Data extract: Begin

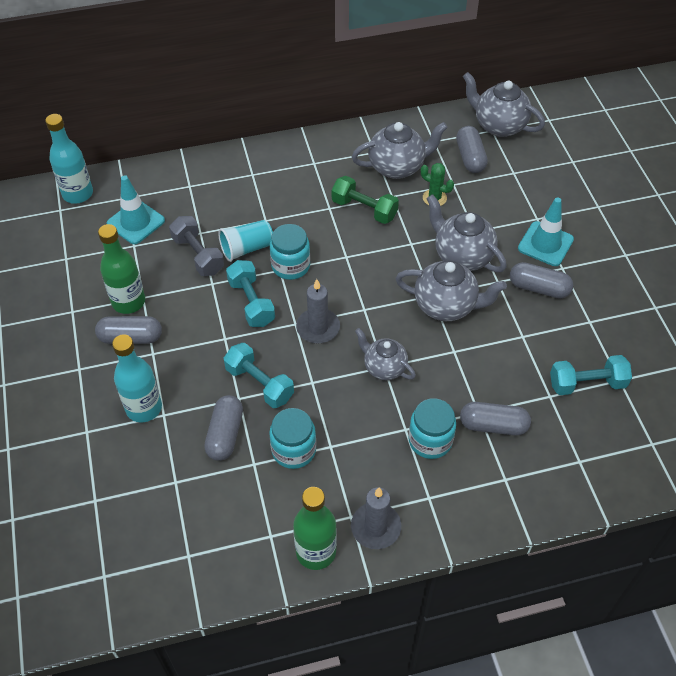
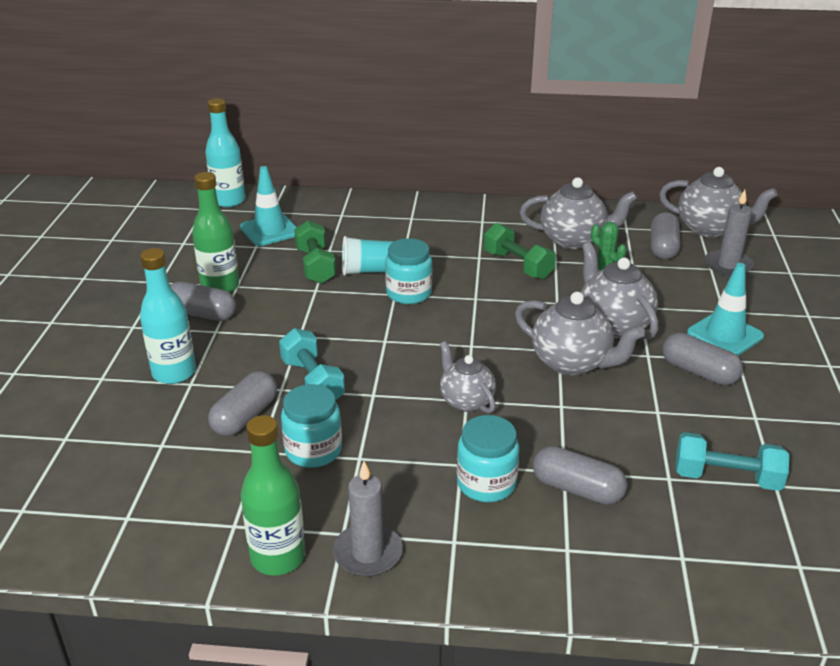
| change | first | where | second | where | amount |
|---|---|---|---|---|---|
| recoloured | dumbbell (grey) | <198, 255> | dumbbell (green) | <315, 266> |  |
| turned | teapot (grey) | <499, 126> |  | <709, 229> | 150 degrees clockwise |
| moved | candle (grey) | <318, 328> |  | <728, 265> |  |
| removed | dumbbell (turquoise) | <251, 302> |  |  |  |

Data extract: End

Output the data above exactly, excluding images.

| change | first | where | second | where | amount |
|---|---|---|---|---|---|
| recoloured | dumbbell (grey) | <198, 255> | dumbbell (green) | <315, 266> |  |
| turned | teapot (grey) | <499, 126> |  | <709, 229> | 150 degrees clockwise |
| moved | candle (grey) | <318, 328> |  | <728, 265> |  |
| removed | dumbbell (turquoise) | <251, 302> |  |  |  |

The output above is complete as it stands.